- [Records from a spatial question set]
++++++++++

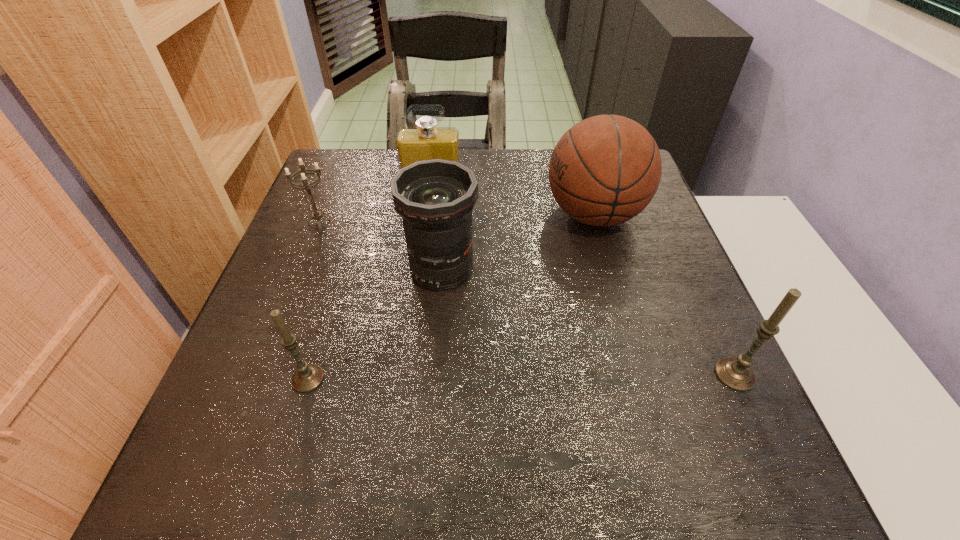
Where is `candle holder present at the left edge`? candle holder present at the left edge is located at coordinates (317, 215).

Where is `candle that is positioned at the right edge`? Image resolution: width=960 pixels, height=540 pixels. candle that is positioned at the right edge is located at coordinates (736, 374).

Image resolution: width=960 pixels, height=540 pixels. I want to click on basketball that is at the right edge, so click(606, 169).

The image size is (960, 540). Find the location of `object at the near left corner`. object at the near left corner is located at coordinates (x=307, y=377).

Locate an element on the screen. This screenshot has height=540, width=960. object present at the far right corner is located at coordinates (606, 169).

This screenshot has height=540, width=960. Identify the location of object that is positioned at the near right corner. (736, 374).

Identify the location of vacant region at the far edge of the desktop. (550, 154).

Find the location of a particular element. This screenshot has height=540, width=960. free space at the near edge of the desktop is located at coordinates (514, 396).

The width and height of the screenshot is (960, 540). What are the coordinates of `vacant area at the left edge` in the screenshot? It's located at (314, 310).

Image resolution: width=960 pixels, height=540 pixels. Find the location of `vacant space at the right edge of the desktop`. vacant space at the right edge of the desktop is located at coordinates (639, 338).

++++++++++

- [TASK DIRECTIONS] Recast the entries from the line containing "Find the location of a" through the last line of the entries as a Markdown table with two columns, Row and Entry line. Number each row and leave out blank lines.

- [RESPONSE TO THE EXERCISE]
| Row | Entry line |
|---|---|
| 1 | Find the location of a particular element. This screenshot has height=540, width=960. free space at the near edge of the desktop is located at coordinates (514, 396). |
| 2 | The width and height of the screenshot is (960, 540). What are the coordinates of `vacant area at the left edge` in the screenshot? It's located at (314, 310). |
| 3 | Image resolution: width=960 pixels, height=540 pixels. Find the location of `vacant space at the right edge of the desktop`. vacant space at the right edge of the desktop is located at coordinates (639, 338). |